WORK INSTRUCTION
Go to the line that contains "Sprint.java: [69,910,304,1052] ->" and extract it along with every line after it, exactly, through the end of the data below.

Before-and-after coordinate records
"""
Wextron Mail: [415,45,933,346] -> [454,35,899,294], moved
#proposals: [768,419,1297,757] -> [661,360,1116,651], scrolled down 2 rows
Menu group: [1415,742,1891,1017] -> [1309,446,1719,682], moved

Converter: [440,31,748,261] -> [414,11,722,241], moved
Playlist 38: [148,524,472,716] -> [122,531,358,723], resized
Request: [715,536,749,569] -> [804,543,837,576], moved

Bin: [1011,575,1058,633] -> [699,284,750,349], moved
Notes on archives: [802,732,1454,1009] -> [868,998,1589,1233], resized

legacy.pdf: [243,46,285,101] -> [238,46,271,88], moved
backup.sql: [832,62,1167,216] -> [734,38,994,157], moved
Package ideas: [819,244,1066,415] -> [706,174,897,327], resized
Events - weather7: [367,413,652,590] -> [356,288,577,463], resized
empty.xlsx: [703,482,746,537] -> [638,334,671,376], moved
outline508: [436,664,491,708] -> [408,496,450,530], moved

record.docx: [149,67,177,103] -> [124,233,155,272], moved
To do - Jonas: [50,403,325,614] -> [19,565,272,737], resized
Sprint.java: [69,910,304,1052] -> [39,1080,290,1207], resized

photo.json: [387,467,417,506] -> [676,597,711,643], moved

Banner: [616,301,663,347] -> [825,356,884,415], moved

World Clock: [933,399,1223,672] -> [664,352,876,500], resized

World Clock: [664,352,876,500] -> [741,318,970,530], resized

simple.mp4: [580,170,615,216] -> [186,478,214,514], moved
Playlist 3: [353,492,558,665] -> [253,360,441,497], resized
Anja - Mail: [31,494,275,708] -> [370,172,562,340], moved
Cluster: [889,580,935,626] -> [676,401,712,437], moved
"""
EXERCISE SOLUTION
Sprint.java: [69,910,304,1052] -> [39,1080,290,1207], resized

photo.json: [387,467,417,506] -> [676,597,711,643], moved

Banner: [616,301,663,347] -> [825,356,884,415], moved

World Clock: [933,399,1223,672] -> [664,352,876,500], resized

World Clock: [664,352,876,500] -> [741,318,970,530], resized

simple.mp4: [580,170,615,216] -> [186,478,214,514], moved
Playlist 3: [353,492,558,665] -> [253,360,441,497], resized
Anja - Mail: [31,494,275,708] -> [370,172,562,340], moved
Cluster: [889,580,935,626] -> [676,401,712,437], moved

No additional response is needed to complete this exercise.